-- TASK OBJECTIVE --
A line below contains "U4: NAND (in", and a later one contains "U19: buffer (in". Repeat both, with every line between them, exactly.

-- GIVEN DATA --
______
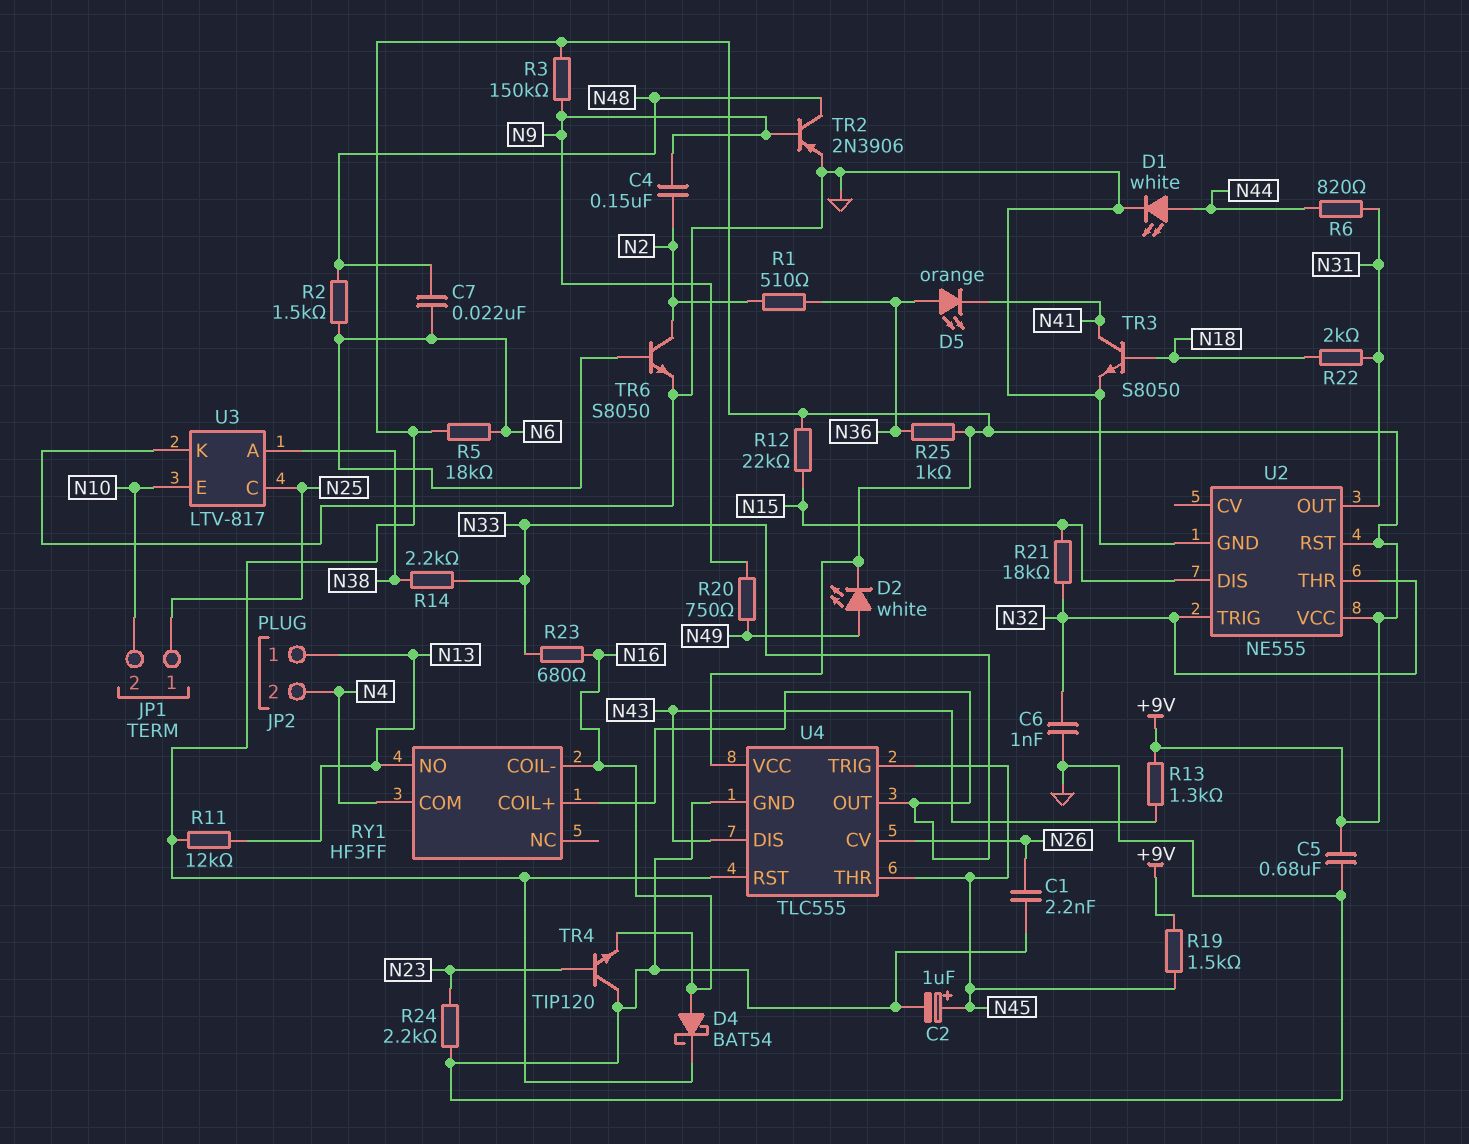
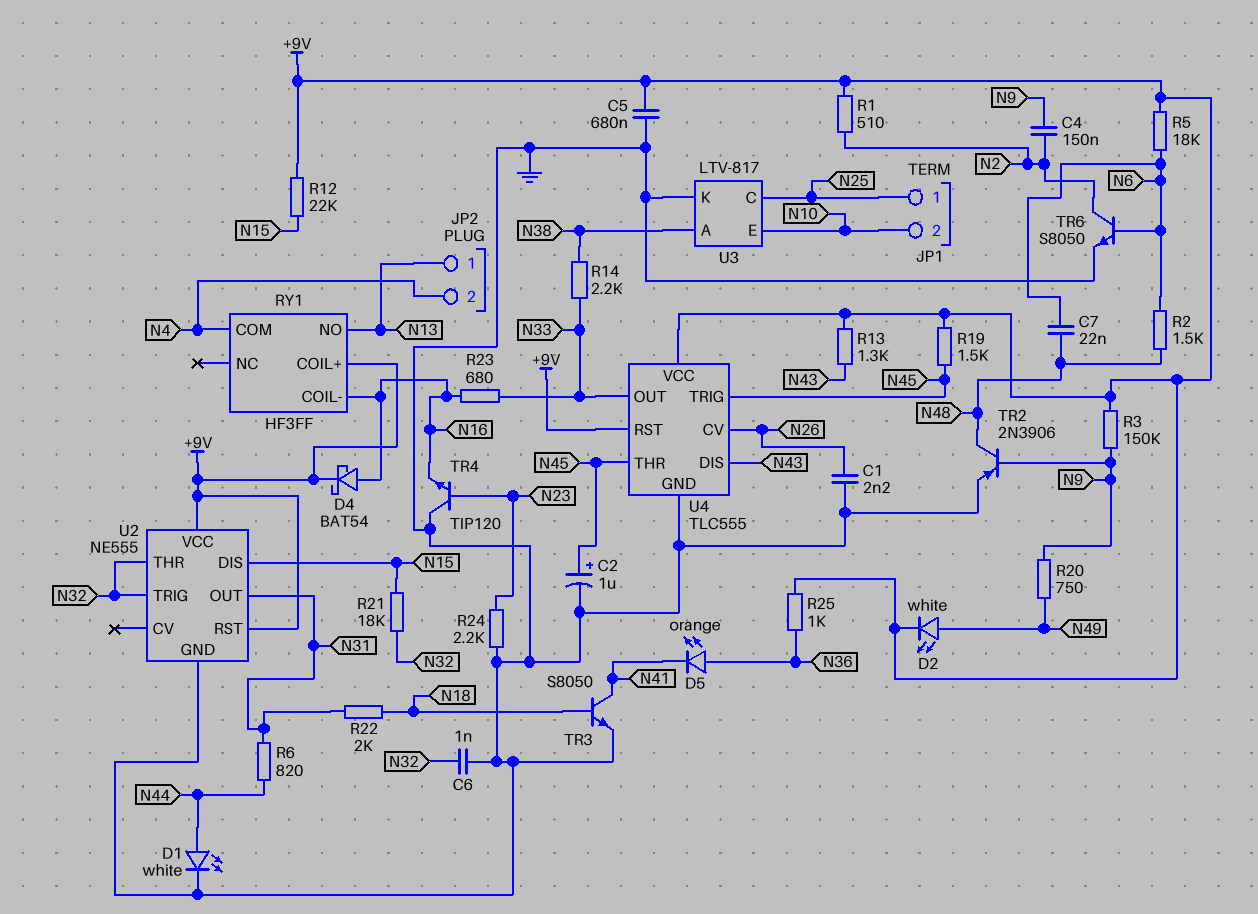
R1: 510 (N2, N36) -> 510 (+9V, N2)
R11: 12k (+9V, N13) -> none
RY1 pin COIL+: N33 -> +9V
______
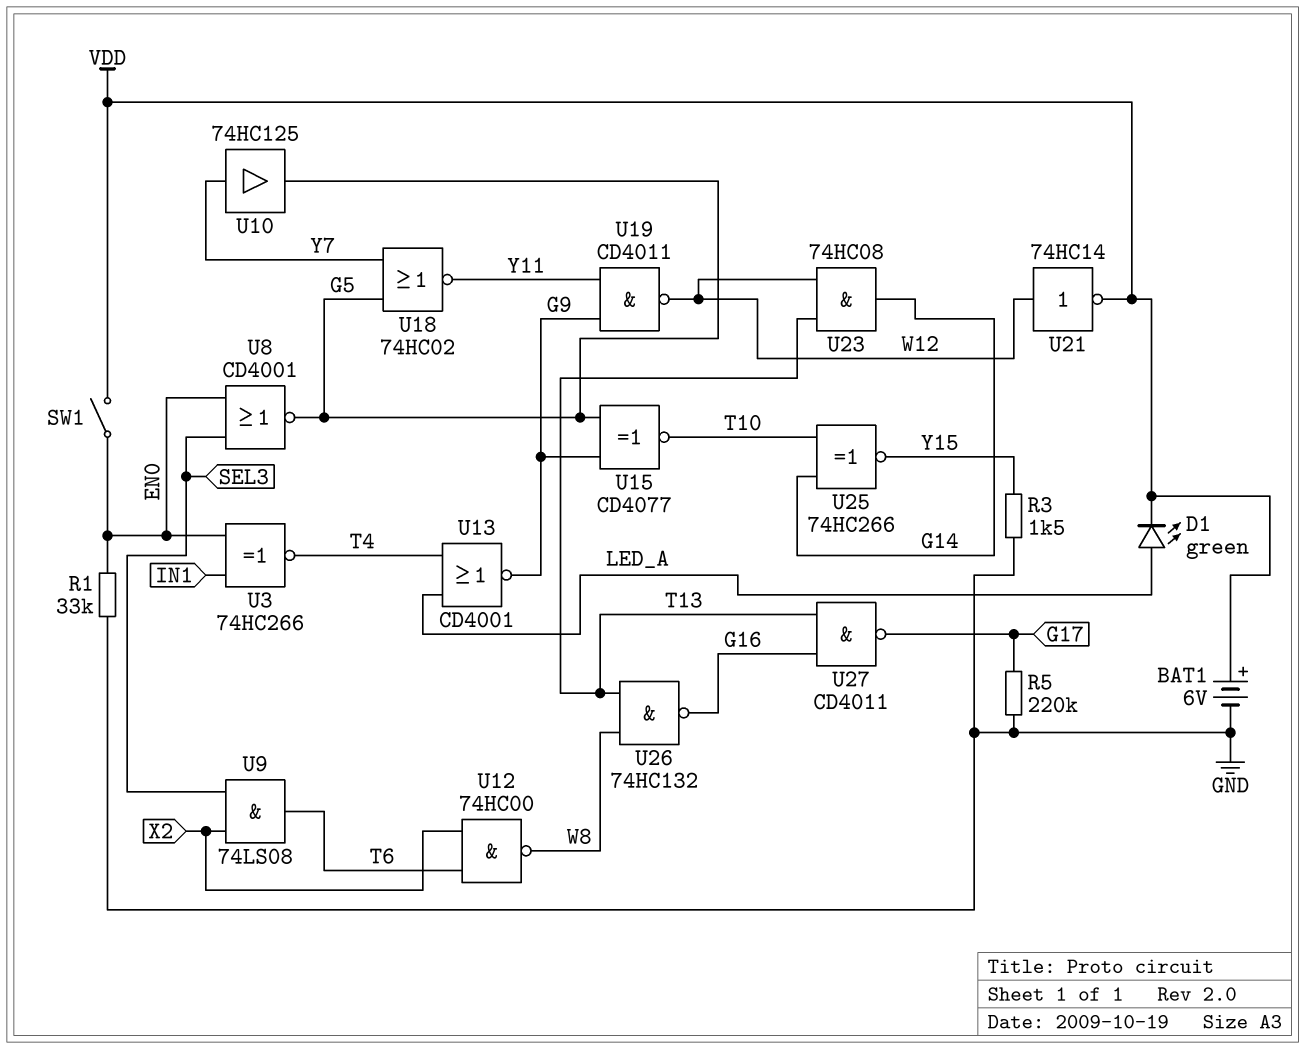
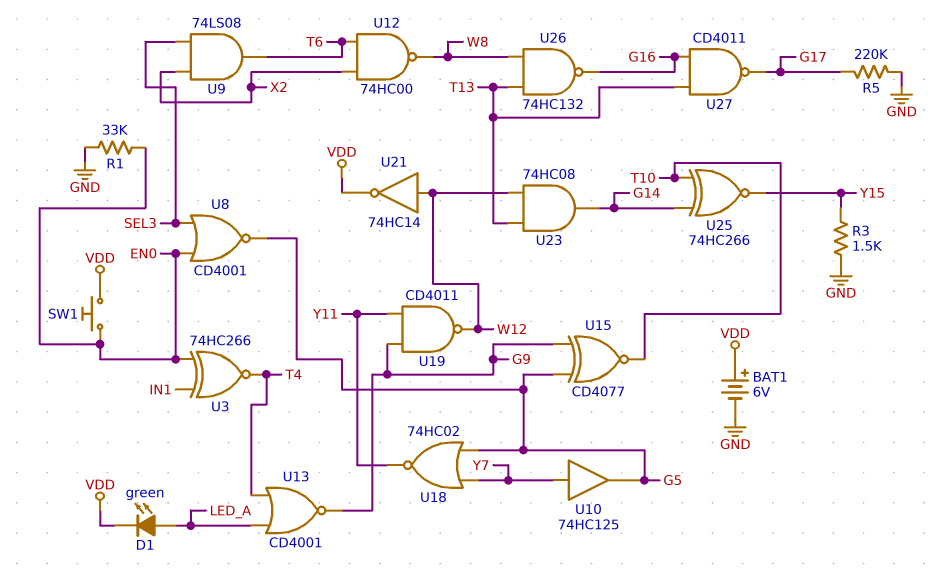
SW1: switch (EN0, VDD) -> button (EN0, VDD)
______
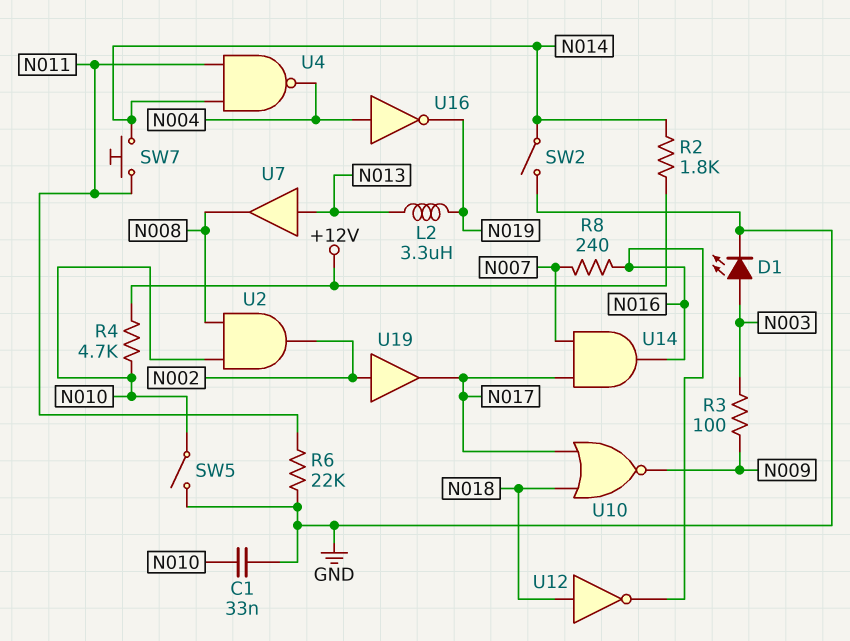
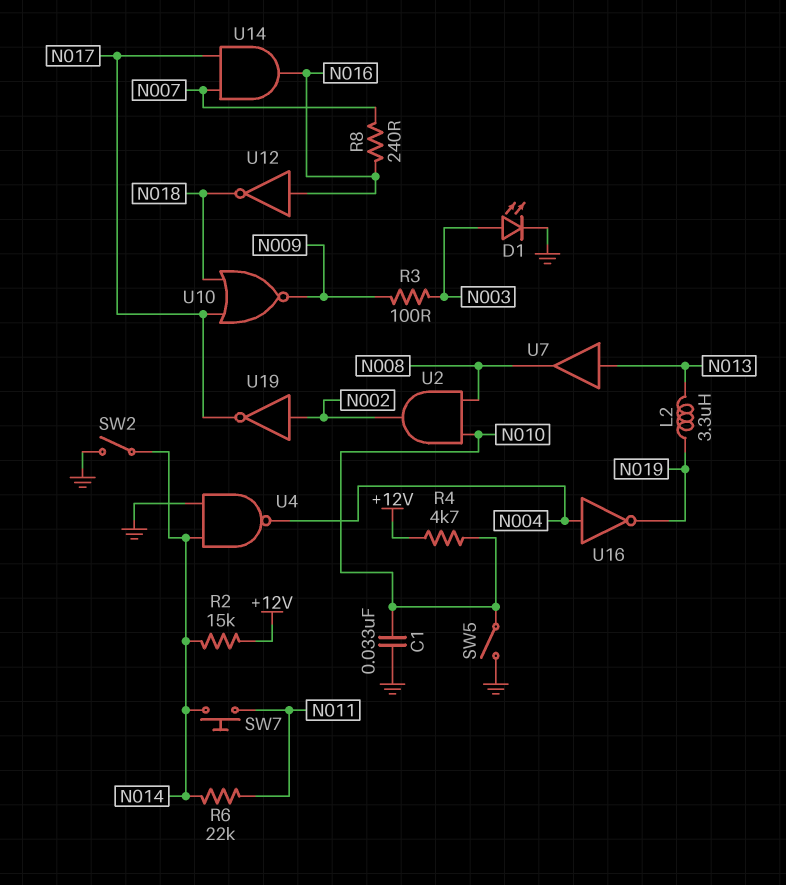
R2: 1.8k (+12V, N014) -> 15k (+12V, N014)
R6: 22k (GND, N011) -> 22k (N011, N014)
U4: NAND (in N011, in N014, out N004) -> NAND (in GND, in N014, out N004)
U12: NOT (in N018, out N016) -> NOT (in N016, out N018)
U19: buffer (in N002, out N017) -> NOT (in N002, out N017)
______
-- EXERCISE RESPONSE --
U4: NAND (in N011, in N014, out N004) -> NAND (in GND, in N014, out N004)
U12: NOT (in N018, out N016) -> NOT (in N016, out N018)
U19: buffer (in N002, out N017) -> NOT (in N002, out N017)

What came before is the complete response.